(Beginning of Data extracts)

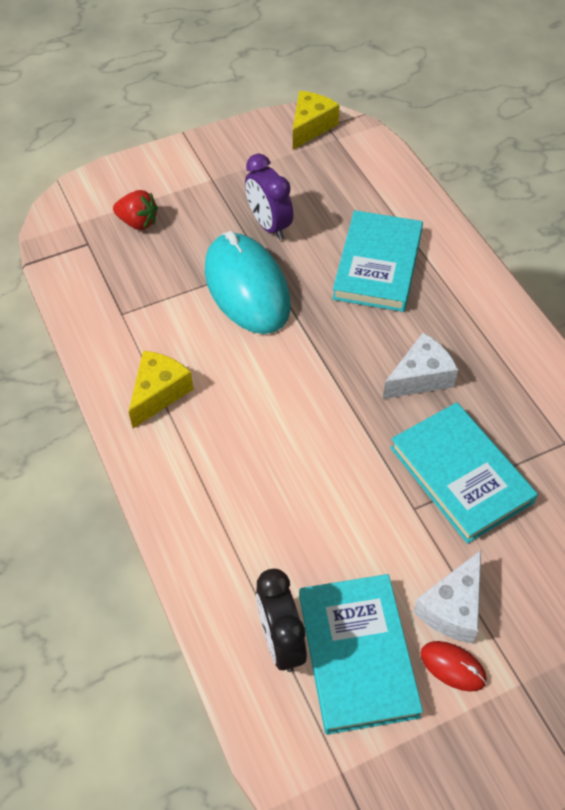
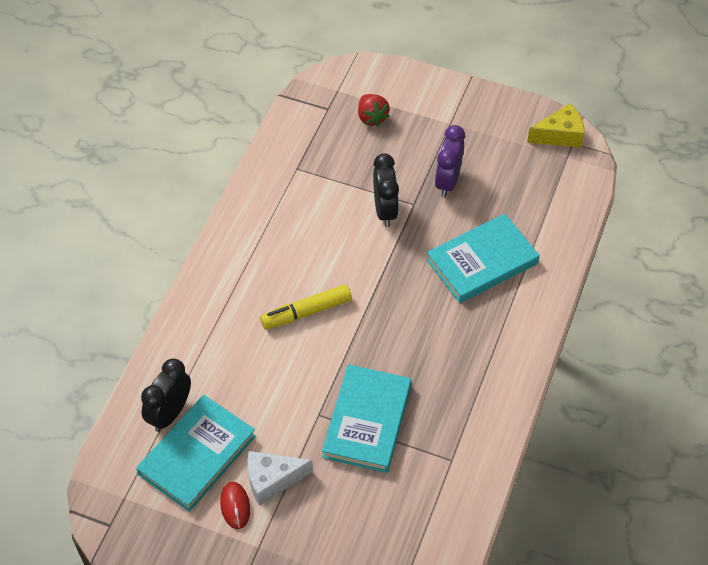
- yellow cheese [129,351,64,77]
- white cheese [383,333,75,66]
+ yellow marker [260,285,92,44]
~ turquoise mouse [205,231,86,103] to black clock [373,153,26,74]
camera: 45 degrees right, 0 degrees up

(End of Data extracts)

> _Work item_: Would you report every line of the entries above containing the word "yellow"?

> _Task result_:
- yellow cheese [129,351,64,77]
+ yellow marker [260,285,92,44]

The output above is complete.